• **Exercise materials**
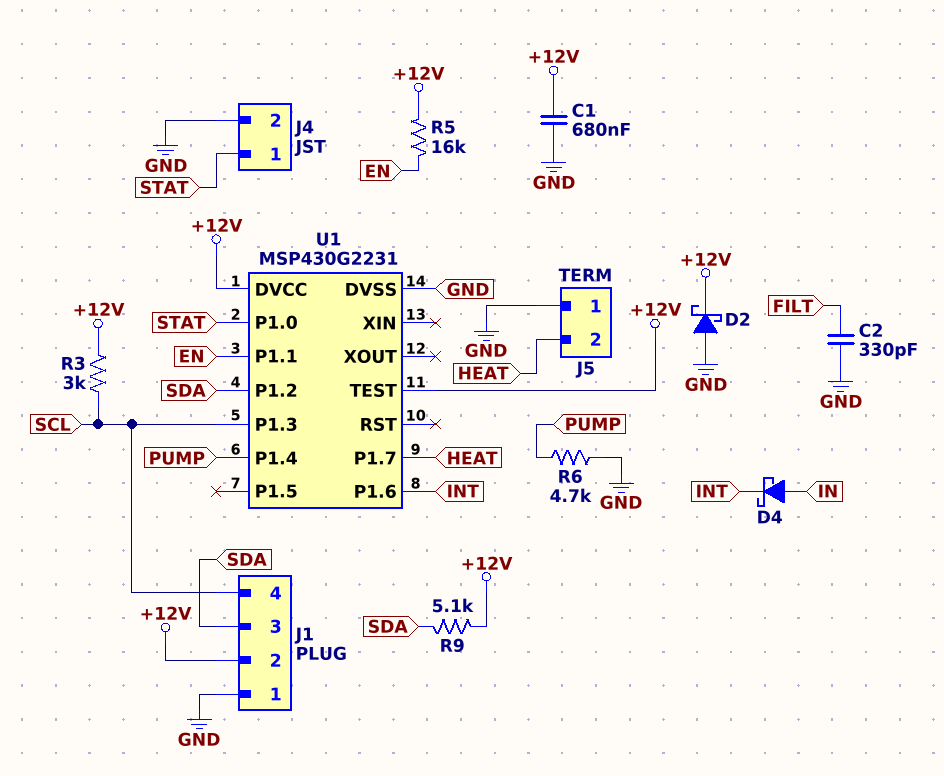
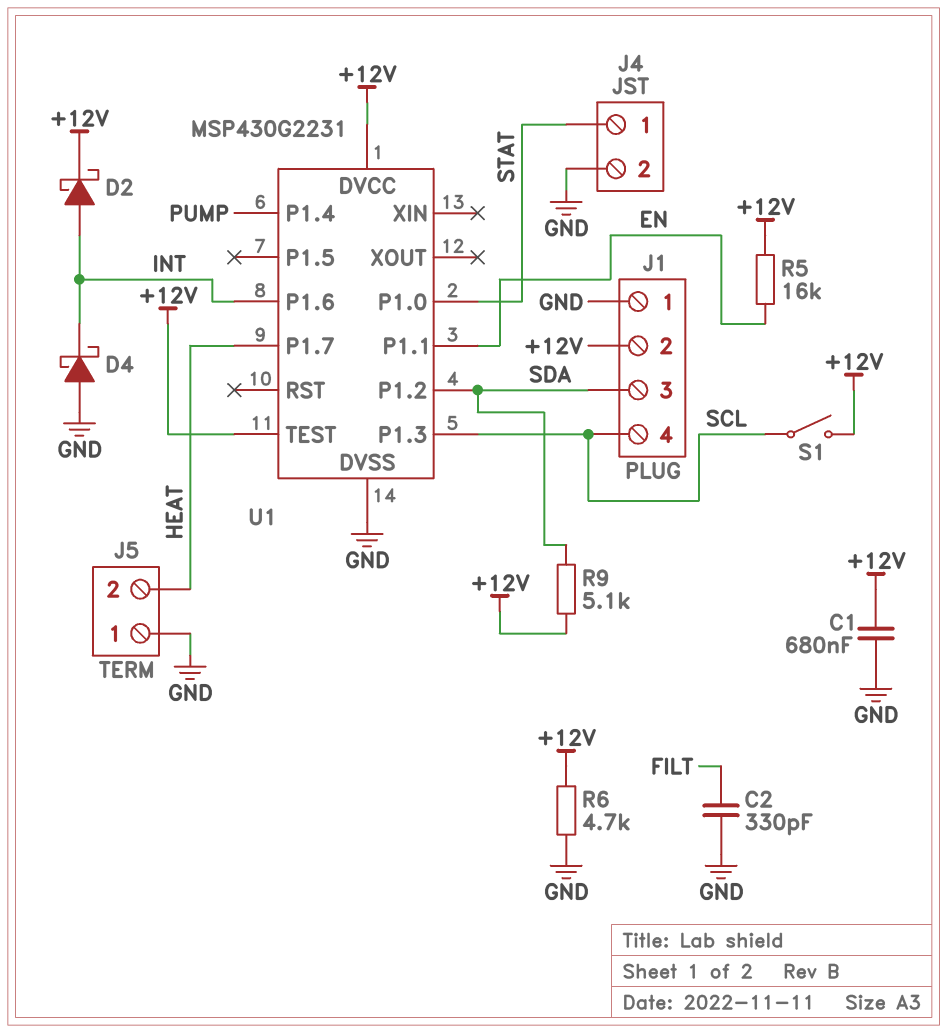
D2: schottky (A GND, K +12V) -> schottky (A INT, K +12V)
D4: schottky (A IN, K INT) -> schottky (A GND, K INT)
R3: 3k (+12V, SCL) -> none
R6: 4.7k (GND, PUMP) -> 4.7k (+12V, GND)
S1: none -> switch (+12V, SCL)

• **Work item**
Find the word "schottky" in the data and show each line that holds it.

• **Solution to the problem**
D2: schottky (A GND, K +12V) -> schottky (A INT, K +12V)
D4: schottky (A IN, K INT) -> schottky (A GND, K INT)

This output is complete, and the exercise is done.